* [TASK INSTRUCTIONS] Copy out every line of the data that starts with the line containing "Wednesday (125, 128)" and continues through the line containing "interpreted (220, 624)", and shift every coordinate in the answers by adding -139 to it.

* [Entries drawn from a collection]

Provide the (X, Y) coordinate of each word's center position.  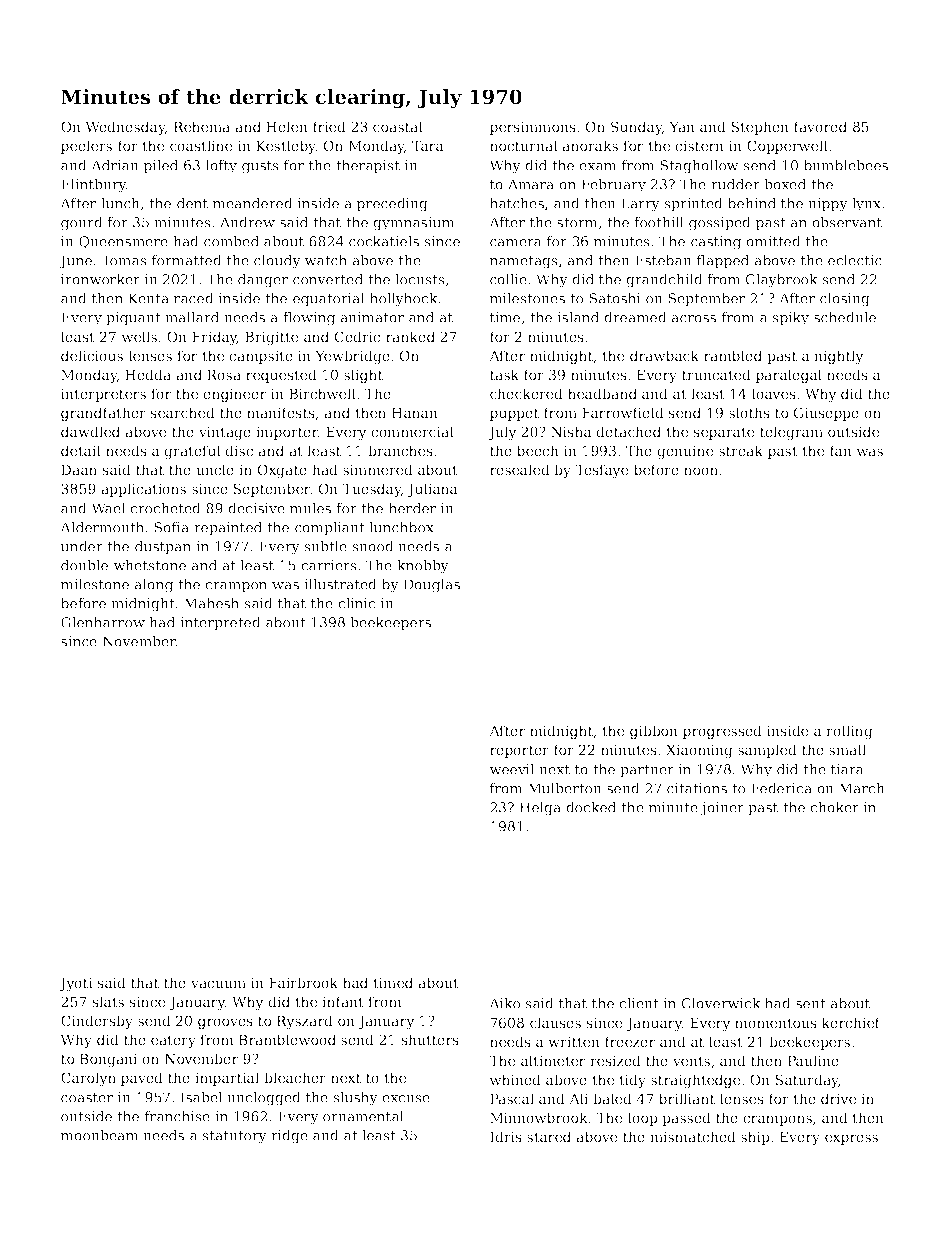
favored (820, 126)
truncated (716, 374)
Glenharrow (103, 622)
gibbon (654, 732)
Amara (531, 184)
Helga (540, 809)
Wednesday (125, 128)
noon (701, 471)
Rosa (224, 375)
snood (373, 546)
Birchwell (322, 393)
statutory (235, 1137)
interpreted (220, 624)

==

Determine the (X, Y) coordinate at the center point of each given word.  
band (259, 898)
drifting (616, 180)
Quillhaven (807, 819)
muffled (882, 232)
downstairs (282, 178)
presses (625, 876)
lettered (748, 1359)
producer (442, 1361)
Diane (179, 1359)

* [RESULT OF THE TASK]
Wednesday (-14, -11)
noon (562, 332)
Rosa (85, 236)
snood (234, 407)
Birchwell (183, 254)
statutory (96, 998)
interpreted (81, 485)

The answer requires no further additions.